Produce the tally of lines in the material below that hold "shape", without anything else.

**DATASET ENTRIES:**

# # # # #

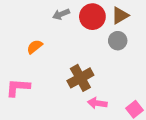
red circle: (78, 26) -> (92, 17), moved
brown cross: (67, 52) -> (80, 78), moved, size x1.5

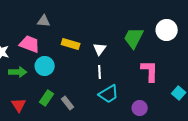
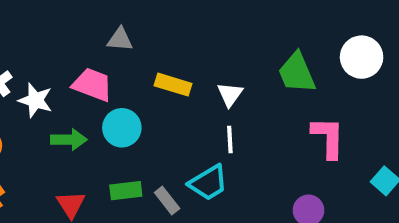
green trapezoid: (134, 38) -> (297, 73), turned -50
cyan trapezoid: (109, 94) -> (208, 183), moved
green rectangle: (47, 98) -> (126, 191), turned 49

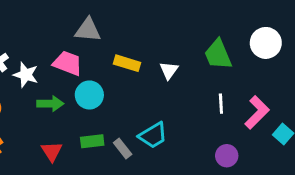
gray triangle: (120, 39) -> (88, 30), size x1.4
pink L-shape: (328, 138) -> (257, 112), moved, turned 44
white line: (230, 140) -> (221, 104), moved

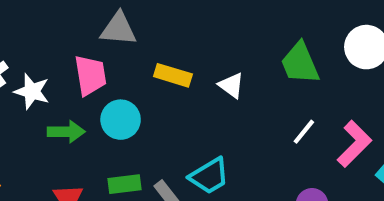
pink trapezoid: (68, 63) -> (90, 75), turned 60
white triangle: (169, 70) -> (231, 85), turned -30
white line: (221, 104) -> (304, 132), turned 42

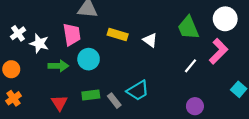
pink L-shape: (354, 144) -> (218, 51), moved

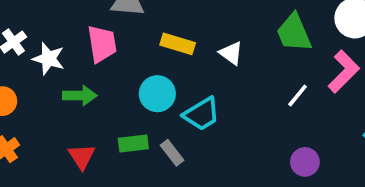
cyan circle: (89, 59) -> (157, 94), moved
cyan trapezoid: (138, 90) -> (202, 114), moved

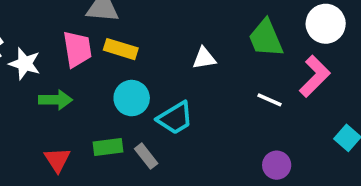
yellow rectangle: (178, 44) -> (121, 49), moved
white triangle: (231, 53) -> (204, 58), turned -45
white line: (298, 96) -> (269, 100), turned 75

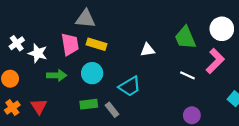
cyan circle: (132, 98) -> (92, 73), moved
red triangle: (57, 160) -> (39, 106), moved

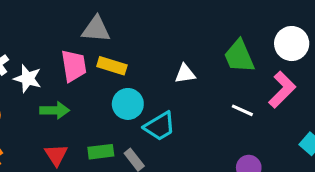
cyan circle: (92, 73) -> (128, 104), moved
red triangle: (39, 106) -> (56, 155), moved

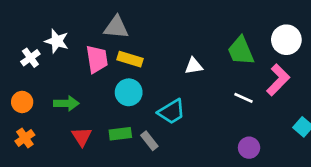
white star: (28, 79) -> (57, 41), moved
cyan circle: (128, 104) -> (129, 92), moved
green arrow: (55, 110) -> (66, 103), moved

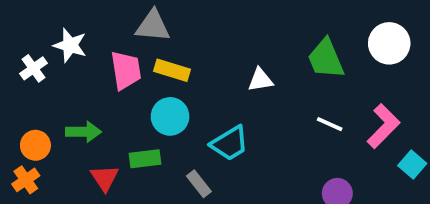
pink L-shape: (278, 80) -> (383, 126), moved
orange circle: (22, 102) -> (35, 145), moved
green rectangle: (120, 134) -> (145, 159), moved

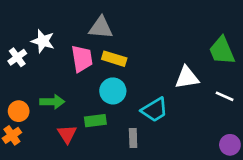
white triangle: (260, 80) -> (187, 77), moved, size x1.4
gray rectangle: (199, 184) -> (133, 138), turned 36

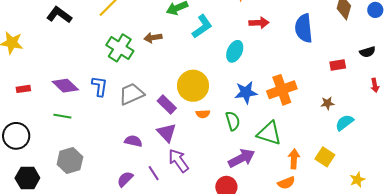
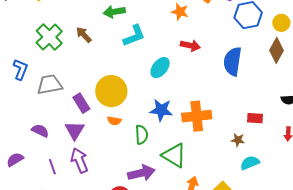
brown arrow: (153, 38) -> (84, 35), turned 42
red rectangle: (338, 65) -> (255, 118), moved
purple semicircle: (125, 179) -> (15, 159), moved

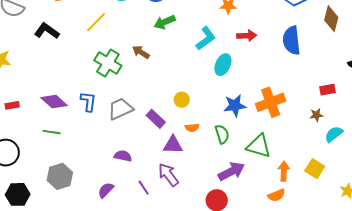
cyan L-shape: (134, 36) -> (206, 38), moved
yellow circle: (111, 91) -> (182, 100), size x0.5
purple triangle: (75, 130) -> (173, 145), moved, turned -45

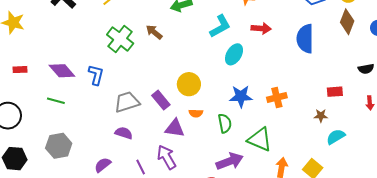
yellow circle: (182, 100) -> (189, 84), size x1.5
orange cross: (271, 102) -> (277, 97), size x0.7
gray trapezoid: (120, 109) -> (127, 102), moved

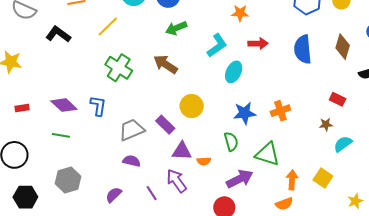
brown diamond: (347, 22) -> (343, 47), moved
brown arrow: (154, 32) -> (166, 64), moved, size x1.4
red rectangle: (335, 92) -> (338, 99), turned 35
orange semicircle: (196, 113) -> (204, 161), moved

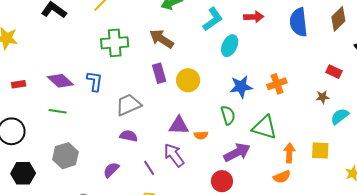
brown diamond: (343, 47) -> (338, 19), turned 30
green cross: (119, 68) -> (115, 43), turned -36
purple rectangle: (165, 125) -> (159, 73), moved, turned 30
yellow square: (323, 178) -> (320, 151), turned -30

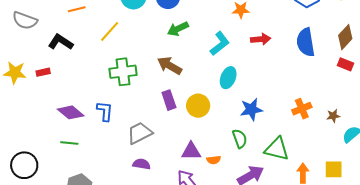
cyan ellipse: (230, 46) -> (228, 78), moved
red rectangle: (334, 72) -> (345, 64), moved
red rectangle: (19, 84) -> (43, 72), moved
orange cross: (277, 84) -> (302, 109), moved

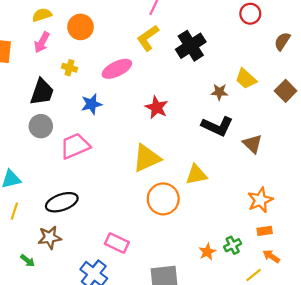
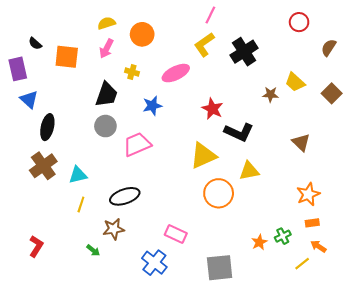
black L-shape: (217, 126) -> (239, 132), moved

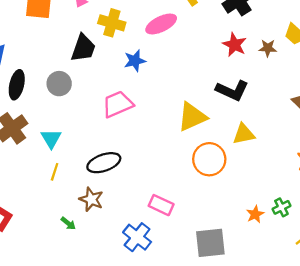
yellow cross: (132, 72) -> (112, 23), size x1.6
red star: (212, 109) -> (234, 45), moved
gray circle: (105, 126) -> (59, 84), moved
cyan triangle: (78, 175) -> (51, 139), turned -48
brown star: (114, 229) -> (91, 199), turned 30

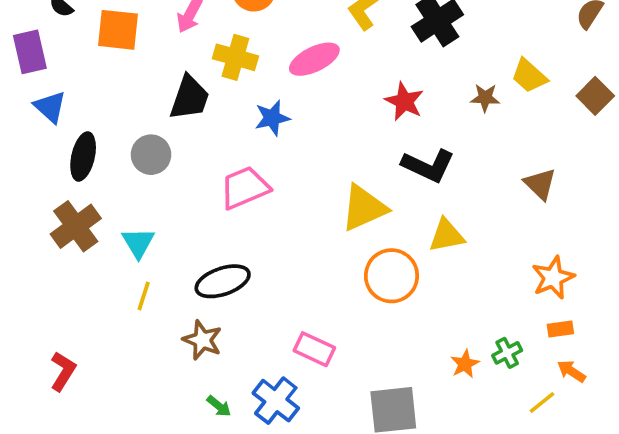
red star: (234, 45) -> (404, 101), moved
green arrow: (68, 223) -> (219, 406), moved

# # # # #

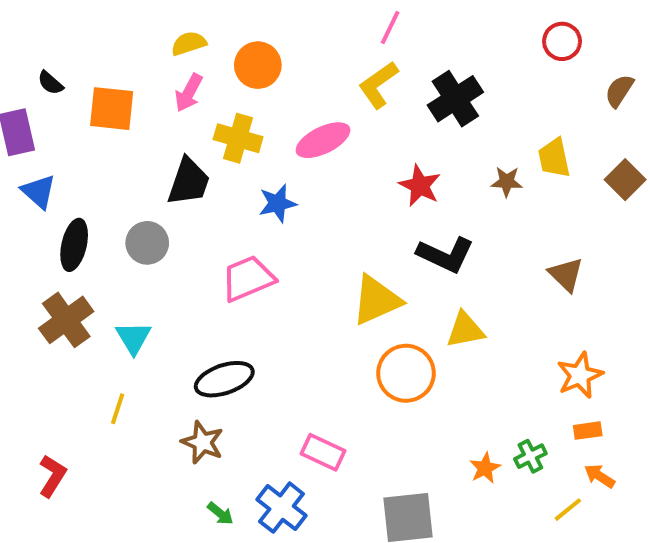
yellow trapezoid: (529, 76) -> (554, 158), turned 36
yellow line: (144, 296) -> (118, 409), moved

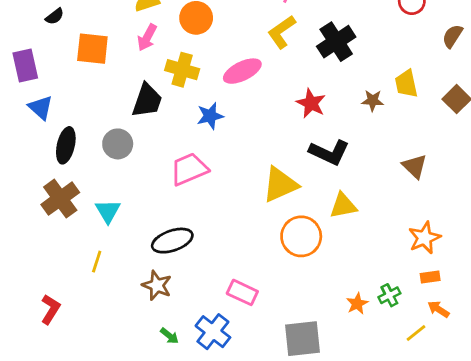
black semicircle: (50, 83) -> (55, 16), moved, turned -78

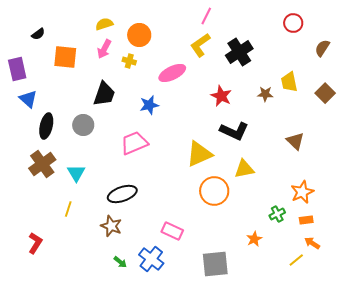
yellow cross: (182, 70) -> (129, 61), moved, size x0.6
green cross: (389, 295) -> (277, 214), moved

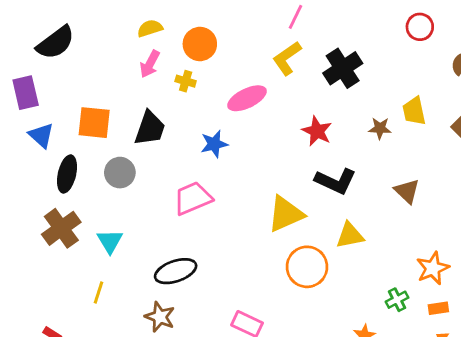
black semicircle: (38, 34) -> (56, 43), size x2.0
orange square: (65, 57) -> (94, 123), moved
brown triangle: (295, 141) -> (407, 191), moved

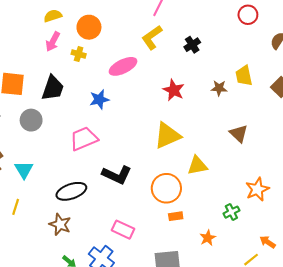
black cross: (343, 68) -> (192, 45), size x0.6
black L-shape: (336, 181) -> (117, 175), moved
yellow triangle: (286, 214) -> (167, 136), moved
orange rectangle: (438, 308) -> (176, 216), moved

# # # # #

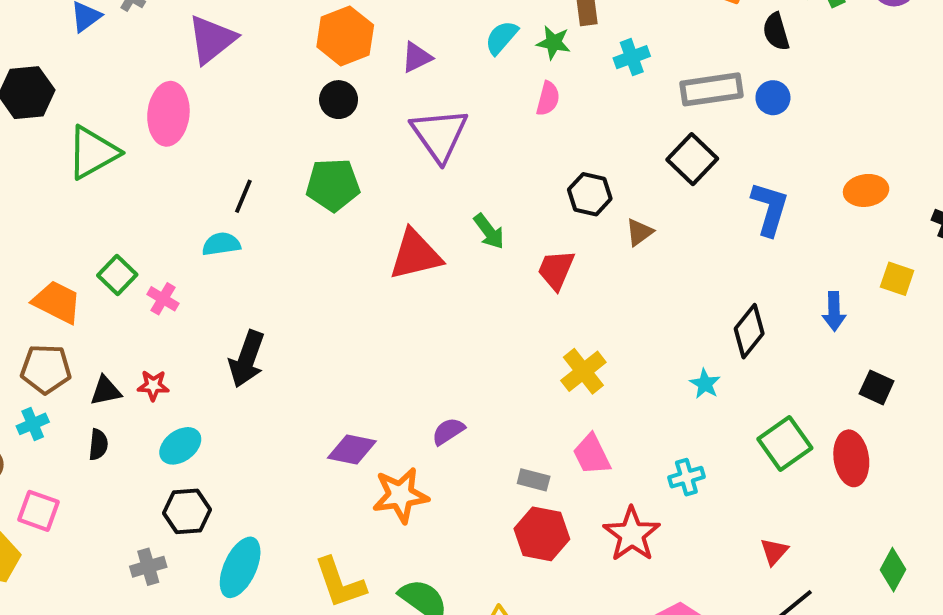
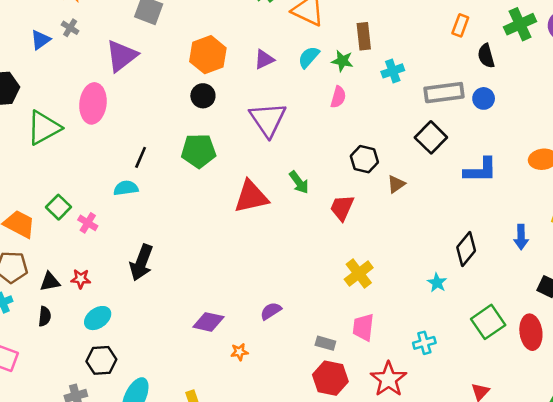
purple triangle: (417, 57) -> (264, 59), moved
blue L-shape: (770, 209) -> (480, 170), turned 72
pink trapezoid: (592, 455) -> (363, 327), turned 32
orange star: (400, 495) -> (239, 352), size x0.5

# # # # #

**ANSWER:** 7